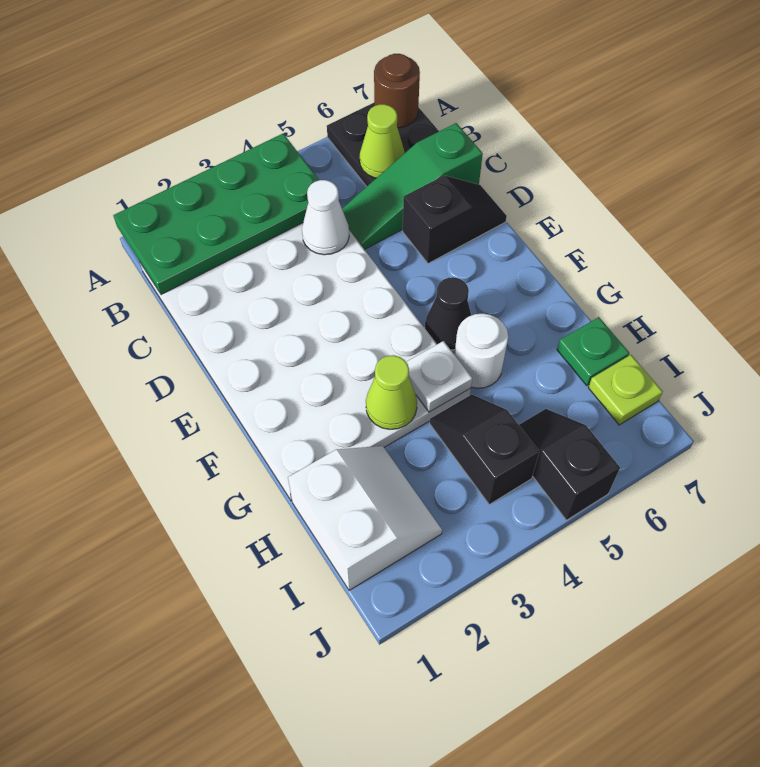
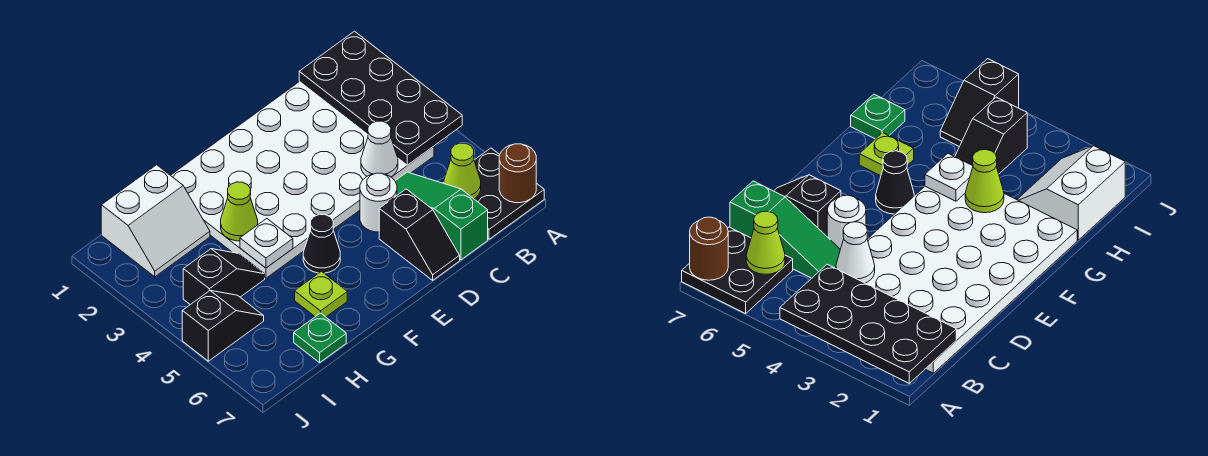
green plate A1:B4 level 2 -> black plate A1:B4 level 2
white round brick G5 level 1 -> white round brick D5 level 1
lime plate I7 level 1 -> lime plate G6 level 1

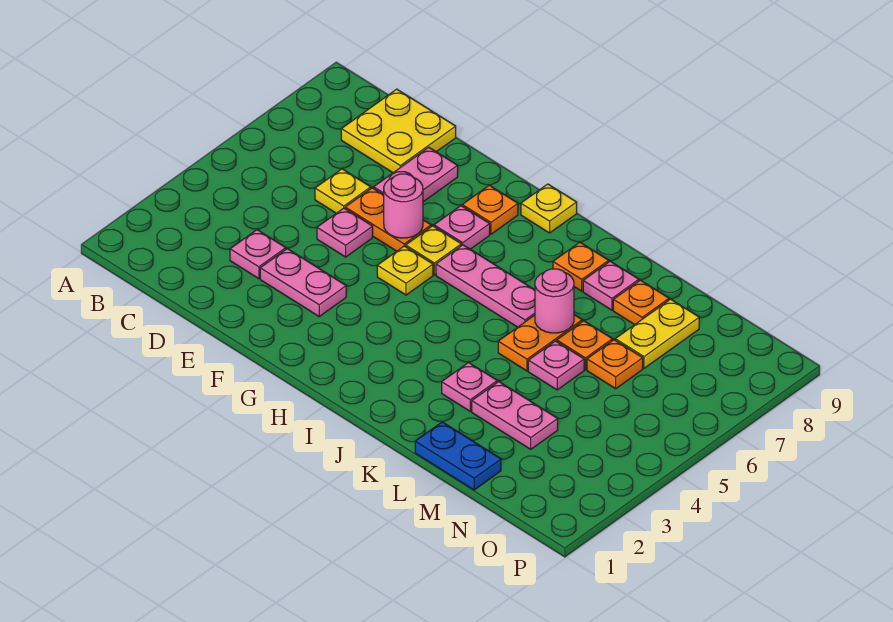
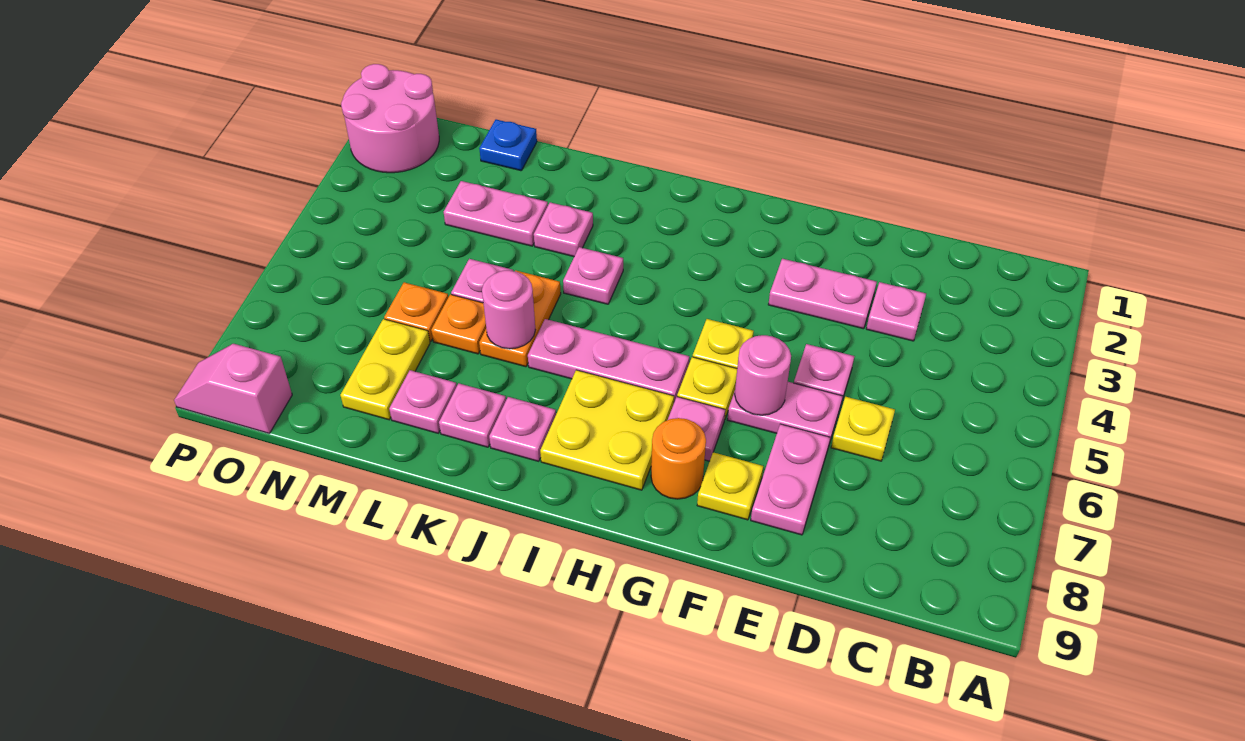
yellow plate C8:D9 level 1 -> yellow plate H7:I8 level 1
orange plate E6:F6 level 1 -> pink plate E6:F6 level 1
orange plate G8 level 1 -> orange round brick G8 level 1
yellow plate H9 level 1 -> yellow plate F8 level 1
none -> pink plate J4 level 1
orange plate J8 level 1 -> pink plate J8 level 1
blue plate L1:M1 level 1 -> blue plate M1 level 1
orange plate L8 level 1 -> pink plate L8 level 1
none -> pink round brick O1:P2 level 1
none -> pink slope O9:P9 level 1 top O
········
Goal of the exercise: The expected answer is a copy of each line above containing "brick".

Answer for this exercise:
white round brick G5 level 1 -> white round brick D5 level 1
orange plate G8 level 1 -> orange round brick G8 level 1
none -> pink round brick O1:P2 level 1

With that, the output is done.